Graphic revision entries
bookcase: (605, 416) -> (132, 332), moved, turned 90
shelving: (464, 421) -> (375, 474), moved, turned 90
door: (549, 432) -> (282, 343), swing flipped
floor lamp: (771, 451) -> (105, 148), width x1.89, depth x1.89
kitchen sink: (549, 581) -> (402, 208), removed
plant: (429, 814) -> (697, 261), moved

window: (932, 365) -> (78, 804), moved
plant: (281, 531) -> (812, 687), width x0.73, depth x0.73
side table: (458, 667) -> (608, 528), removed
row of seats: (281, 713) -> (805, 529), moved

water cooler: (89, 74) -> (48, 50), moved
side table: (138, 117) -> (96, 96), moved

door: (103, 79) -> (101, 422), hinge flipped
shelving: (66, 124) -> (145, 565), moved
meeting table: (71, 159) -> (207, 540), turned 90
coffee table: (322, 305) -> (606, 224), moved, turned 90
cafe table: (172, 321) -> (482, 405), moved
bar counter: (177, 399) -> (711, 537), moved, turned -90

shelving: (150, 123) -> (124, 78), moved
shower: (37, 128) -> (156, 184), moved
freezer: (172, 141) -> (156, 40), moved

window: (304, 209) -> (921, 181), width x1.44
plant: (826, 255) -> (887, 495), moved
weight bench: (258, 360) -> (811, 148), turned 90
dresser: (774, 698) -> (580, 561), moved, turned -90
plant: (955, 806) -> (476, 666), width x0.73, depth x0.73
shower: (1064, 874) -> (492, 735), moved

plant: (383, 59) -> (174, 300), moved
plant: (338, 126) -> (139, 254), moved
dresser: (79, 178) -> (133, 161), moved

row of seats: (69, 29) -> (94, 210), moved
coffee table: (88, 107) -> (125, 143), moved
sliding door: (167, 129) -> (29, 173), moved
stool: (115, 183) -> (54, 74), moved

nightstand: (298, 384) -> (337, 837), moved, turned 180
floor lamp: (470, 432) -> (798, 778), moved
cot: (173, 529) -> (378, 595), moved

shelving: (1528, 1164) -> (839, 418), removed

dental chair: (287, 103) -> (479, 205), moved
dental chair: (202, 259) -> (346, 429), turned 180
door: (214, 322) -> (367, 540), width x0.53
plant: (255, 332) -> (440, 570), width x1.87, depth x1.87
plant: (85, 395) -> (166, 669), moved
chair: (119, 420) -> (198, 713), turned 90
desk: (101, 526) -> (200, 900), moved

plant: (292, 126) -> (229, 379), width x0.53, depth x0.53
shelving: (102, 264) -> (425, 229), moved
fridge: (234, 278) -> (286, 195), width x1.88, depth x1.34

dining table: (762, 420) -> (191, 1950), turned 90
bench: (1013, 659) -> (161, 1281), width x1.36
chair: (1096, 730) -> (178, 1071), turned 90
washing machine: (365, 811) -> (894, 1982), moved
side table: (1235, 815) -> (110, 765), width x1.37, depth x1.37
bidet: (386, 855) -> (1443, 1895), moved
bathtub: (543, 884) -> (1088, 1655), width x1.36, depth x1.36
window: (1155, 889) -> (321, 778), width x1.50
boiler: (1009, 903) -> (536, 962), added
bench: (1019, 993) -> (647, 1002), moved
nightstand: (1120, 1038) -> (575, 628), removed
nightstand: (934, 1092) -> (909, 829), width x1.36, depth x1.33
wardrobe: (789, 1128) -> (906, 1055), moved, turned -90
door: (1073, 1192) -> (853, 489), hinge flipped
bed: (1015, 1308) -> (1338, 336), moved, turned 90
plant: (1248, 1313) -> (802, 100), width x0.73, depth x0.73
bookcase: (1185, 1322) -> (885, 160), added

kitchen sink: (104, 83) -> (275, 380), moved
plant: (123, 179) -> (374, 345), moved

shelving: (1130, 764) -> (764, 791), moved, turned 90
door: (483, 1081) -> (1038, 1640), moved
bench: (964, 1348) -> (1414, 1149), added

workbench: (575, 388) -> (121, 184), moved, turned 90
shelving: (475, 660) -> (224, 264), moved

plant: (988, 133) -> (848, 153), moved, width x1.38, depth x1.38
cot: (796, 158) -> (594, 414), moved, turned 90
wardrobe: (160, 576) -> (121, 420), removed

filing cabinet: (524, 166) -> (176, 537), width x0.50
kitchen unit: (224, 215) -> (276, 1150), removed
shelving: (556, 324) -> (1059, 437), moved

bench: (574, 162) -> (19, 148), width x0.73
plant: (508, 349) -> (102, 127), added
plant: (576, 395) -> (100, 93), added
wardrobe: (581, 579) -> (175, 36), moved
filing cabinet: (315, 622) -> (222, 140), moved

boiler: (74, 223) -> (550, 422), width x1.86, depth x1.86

TASK PROMPT
From the data above, give every line again exactly as it appears.

RESPONSE AREA
bookcase: (605, 416) -> (132, 332), moved, turned 90
shelving: (464, 421) -> (375, 474), moved, turned 90
door: (549, 432) -> (282, 343), swing flipped
floor lamp: (771, 451) -> (105, 148), width x1.89, depth x1.89
kitchen sink: (549, 581) -> (402, 208), removed
plant: (429, 814) -> (697, 261), moved

window: (932, 365) -> (78, 804), moved
plant: (281, 531) -> (812, 687), width x0.73, depth x0.73
side table: (458, 667) -> (608, 528), removed
row of seats: (281, 713) -> (805, 529), moved

water cooler: (89, 74) -> (48, 50), moved
side table: (138, 117) -> (96, 96), moved

door: (103, 79) -> (101, 422), hinge flipped
shelving: (66, 124) -> (145, 565), moved
meeting table: (71, 159) -> (207, 540), turned 90
coffee table: (322, 305) -> (606, 224), moved, turned 90
cafe table: (172, 321) -> (482, 405), moved
bar counter: (177, 399) -> (711, 537), moved, turned -90

shelving: (150, 123) -> (124, 78), moved
shower: (37, 128) -> (156, 184), moved
freezer: (172, 141) -> (156, 40), moved

window: (304, 209) -> (921, 181), width x1.44
plant: (826, 255) -> (887, 495), moved
weight bench: (258, 360) -> (811, 148), turned 90
dresser: (774, 698) -> (580, 561), moved, turned -90
plant: (955, 806) -> (476, 666), width x0.73, depth x0.73
shower: (1064, 874) -> (492, 735), moved

plant: (383, 59) -> (174, 300), moved
plant: (338, 126) -> (139, 254), moved
dresser: (79, 178) -> (133, 161), moved

row of seats: (69, 29) -> (94, 210), moved
coffee table: (88, 107) -> (125, 143), moved
sliding door: (167, 129) -> (29, 173), moved
stool: (115, 183) -> (54, 74), moved

nightstand: (298, 384) -> (337, 837), moved, turned 180
floor lamp: (470, 432) -> (798, 778), moved
cot: (173, 529) -> (378, 595), moved

shelving: (1528, 1164) -> (839, 418), removed

dental chair: (287, 103) -> (479, 205), moved
dental chair: (202, 259) -> (346, 429), turned 180
door: (214, 322) -> (367, 540), width x0.53
plant: (255, 332) -> (440, 570), width x1.87, depth x1.87
plant: (85, 395) -> (166, 669), moved
chair: (119, 420) -> (198, 713), turned 90
desk: (101, 526) -> (200, 900), moved

plant: (292, 126) -> (229, 379), width x0.53, depth x0.53
shelving: (102, 264) -> (425, 229), moved
fridge: (234, 278) -> (286, 195), width x1.88, depth x1.34

dining table: (762, 420) -> (191, 1950), turned 90
bench: (1013, 659) -> (161, 1281), width x1.36
chair: (1096, 730) -> (178, 1071), turned 90
washing machine: (365, 811) -> (894, 1982), moved
side table: (1235, 815) -> (110, 765), width x1.37, depth x1.37
bidet: (386, 855) -> (1443, 1895), moved
bathtub: (543, 884) -> (1088, 1655), width x1.36, depth x1.36
window: (1155, 889) -> (321, 778), width x1.50
boiler: (1009, 903) -> (536, 962), added
bench: (1019, 993) -> (647, 1002), moved
nightstand: (1120, 1038) -> (575, 628), removed
nightstand: (934, 1092) -> (909, 829), width x1.36, depth x1.33
wardrobe: (789, 1128) -> (906, 1055), moved, turned -90
door: (1073, 1192) -> (853, 489), hinge flipped
bed: (1015, 1308) -> (1338, 336), moved, turned 90
plant: (1248, 1313) -> (802, 100), width x0.73, depth x0.73
bookcase: (1185, 1322) -> (885, 160), added

kitchen sink: (104, 83) -> (275, 380), moved
plant: (123, 179) -> (374, 345), moved

shelving: (1130, 764) -> (764, 791), moved, turned 90
door: (483, 1081) -> (1038, 1640), moved
bench: (964, 1348) -> (1414, 1149), added

workbench: (575, 388) -> (121, 184), moved, turned 90
shelving: (475, 660) -> (224, 264), moved

plant: (988, 133) -> (848, 153), moved, width x1.38, depth x1.38
cot: (796, 158) -> (594, 414), moved, turned 90
wardrobe: (160, 576) -> (121, 420), removed

filing cabinet: (524, 166) -> (176, 537), width x0.50
kitchen unit: (224, 215) -> (276, 1150), removed
shelving: (556, 324) -> (1059, 437), moved

bench: (574, 162) -> (19, 148), width x0.73
plant: (508, 349) -> (102, 127), added
plant: (576, 395) -> (100, 93), added
wardrobe: (581, 579) -> (175, 36), moved
filing cabinet: (315, 622) -> (222, 140), moved

boiler: (74, 223) -> (550, 422), width x1.86, depth x1.86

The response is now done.